**EXERCISE MATERIALS**
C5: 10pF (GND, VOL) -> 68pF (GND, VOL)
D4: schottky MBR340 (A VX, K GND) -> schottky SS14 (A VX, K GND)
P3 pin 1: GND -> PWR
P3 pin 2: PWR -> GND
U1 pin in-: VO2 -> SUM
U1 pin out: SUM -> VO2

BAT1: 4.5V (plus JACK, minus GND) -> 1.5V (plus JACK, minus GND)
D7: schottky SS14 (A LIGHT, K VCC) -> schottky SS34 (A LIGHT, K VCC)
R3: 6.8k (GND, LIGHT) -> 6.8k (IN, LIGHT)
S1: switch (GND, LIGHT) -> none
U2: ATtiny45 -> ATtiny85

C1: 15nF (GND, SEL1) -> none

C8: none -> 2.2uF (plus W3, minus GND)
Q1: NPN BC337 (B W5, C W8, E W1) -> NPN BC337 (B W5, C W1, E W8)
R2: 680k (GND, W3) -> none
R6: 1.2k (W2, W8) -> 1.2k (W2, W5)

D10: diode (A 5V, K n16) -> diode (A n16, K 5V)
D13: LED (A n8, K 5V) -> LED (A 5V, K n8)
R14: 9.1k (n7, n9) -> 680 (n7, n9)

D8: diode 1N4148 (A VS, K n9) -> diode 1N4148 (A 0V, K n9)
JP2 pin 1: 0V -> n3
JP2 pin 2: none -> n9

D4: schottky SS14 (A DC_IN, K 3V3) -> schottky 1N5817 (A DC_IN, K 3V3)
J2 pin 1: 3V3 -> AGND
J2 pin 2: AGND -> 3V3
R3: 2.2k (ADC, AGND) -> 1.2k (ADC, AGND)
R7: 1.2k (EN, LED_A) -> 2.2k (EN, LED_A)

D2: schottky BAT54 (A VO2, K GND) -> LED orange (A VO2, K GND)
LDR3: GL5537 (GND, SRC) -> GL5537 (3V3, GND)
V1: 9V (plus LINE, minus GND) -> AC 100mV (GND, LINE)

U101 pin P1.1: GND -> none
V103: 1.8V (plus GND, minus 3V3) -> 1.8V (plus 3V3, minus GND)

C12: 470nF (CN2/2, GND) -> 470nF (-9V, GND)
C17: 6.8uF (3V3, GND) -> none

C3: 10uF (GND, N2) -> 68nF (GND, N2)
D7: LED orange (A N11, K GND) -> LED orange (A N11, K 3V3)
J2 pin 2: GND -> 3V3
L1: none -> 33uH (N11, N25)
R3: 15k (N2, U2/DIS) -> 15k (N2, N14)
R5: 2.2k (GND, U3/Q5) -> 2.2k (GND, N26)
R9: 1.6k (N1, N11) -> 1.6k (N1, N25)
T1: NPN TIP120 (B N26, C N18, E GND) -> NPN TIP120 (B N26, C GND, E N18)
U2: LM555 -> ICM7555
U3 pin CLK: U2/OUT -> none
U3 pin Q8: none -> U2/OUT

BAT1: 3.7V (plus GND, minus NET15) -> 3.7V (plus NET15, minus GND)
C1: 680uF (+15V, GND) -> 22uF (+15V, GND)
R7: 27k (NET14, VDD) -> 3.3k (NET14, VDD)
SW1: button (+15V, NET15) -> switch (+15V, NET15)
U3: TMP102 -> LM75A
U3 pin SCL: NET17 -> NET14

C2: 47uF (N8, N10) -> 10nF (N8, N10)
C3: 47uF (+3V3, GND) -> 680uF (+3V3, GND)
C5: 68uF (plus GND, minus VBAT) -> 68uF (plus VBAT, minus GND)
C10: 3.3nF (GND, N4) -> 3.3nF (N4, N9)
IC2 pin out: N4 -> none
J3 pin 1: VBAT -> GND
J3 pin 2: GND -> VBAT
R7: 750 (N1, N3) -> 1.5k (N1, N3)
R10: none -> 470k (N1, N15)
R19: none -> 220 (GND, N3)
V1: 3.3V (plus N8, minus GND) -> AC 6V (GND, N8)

**EXERCISE AIM**
All lines in the listing above from the line containing "Q1: NPN BC337" to the line containing "T1: NPN TIP120", inclusive, should be retyped exactly; no other lines should appear.

**EXERCISE OUTPUT**
Q1: NPN BC337 (B W5, C W8, E W1) -> NPN BC337 (B W5, C W1, E W8)
R2: 680k (GND, W3) -> none
R6: 1.2k (W2, W8) -> 1.2k (W2, W5)

D10: diode (A 5V, K n16) -> diode (A n16, K 5V)
D13: LED (A n8, K 5V) -> LED (A 5V, K n8)
R14: 9.1k (n7, n9) -> 680 (n7, n9)

D8: diode 1N4148 (A VS, K n9) -> diode 1N4148 (A 0V, K n9)
JP2 pin 1: 0V -> n3
JP2 pin 2: none -> n9

D4: schottky SS14 (A DC_IN, K 3V3) -> schottky 1N5817 (A DC_IN, K 3V3)
J2 pin 1: 3V3 -> AGND
J2 pin 2: AGND -> 3V3
R3: 2.2k (ADC, AGND) -> 1.2k (ADC, AGND)
R7: 1.2k (EN, LED_A) -> 2.2k (EN, LED_A)

D2: schottky BAT54 (A VO2, K GND) -> LED orange (A VO2, K GND)
LDR3: GL5537 (GND, SRC) -> GL5537 (3V3, GND)
V1: 9V (plus LINE, minus GND) -> AC 100mV (GND, LINE)

U101 pin P1.1: GND -> none
V103: 1.8V (plus GND, minus 3V3) -> 1.8V (plus 3V3, minus GND)

C12: 470nF (CN2/2, GND) -> 470nF (-9V, GND)
C17: 6.8uF (3V3, GND) -> none

C3: 10uF (GND, N2) -> 68nF (GND, N2)
D7: LED orange (A N11, K GND) -> LED orange (A N11, K 3V3)
J2 pin 2: GND -> 3V3
L1: none -> 33uH (N11, N25)
R3: 15k (N2, U2/DIS) -> 15k (N2, N14)
R5: 2.2k (GND, U3/Q5) -> 2.2k (GND, N26)
R9: 1.6k (N1, N11) -> 1.6k (N1, N25)
T1: NPN TIP120 (B N26, C N18, E GND) -> NPN TIP120 (B N26, C GND, E N18)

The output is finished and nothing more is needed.